>>
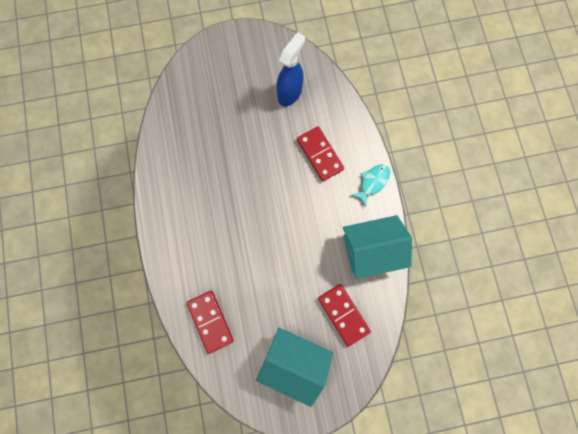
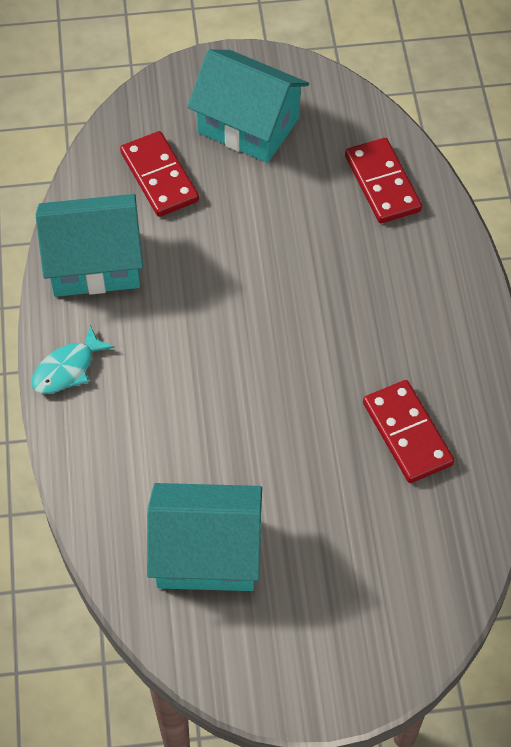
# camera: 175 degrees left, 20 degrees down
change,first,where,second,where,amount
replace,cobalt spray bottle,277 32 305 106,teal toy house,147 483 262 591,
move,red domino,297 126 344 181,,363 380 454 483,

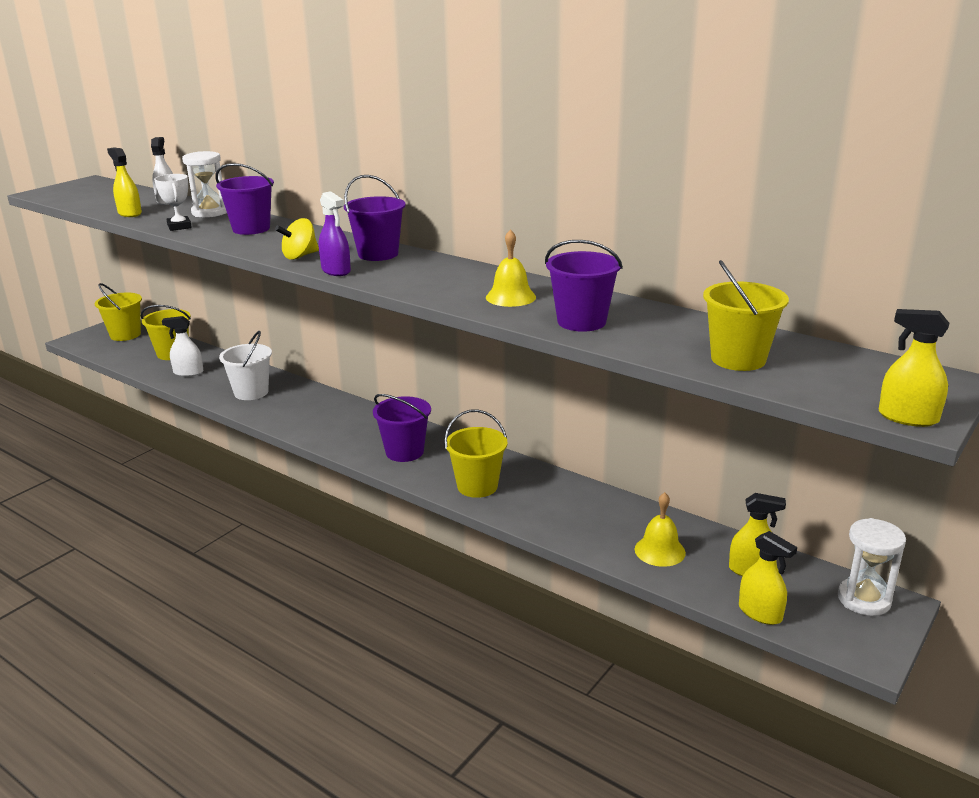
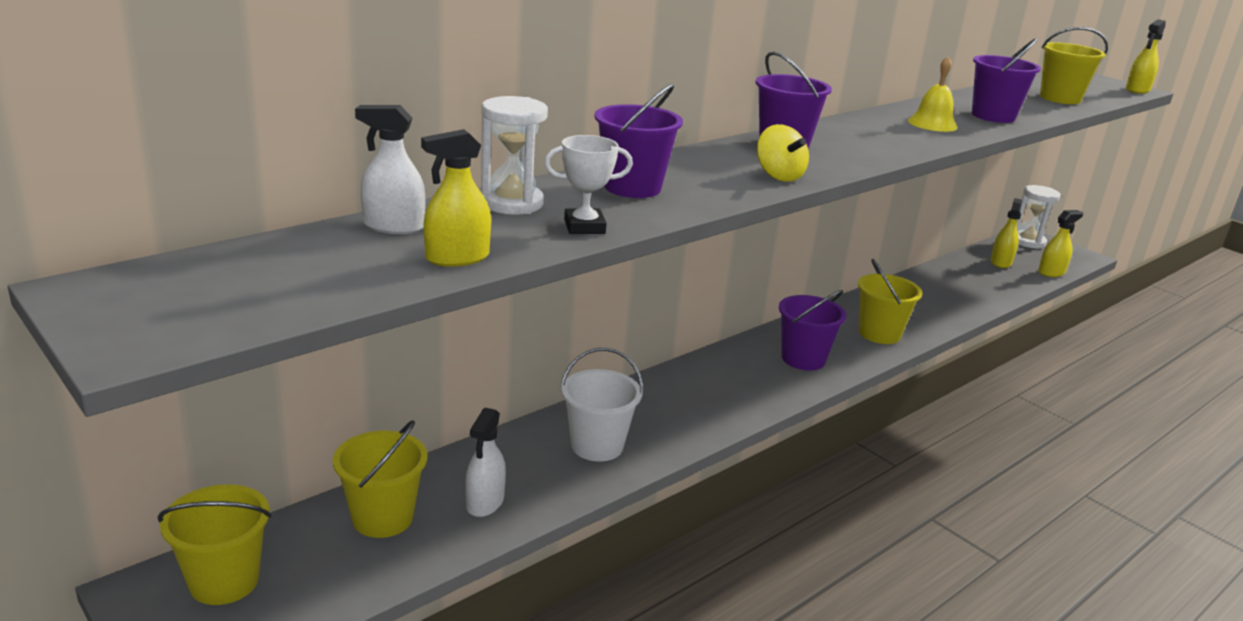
# camera: 80 degrees left, 0 degrees up
change,first,where,second,where,amount
delete,violet spray bottle,319 191 351 276,,,
delete,golden school bell,635 492 686 567,,,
<<
> What you should do
Output every record above exactly, leaving out the pictures.

> Solved exercise
# camera: 175 degrees left, 20 degrees down
change,first,where,second,where,amount
replace,cobalt spray bottle,277 32 305 106,teal toy house,147 483 262 591,
move,red domino,297 126 344 181,,363 380 454 483,

# camera: 80 degrees left, 0 degrees up
change,first,where,second,where,amount
delete,violet spray bottle,319 191 351 276,,,
delete,golden school bell,635 492 686 567,,,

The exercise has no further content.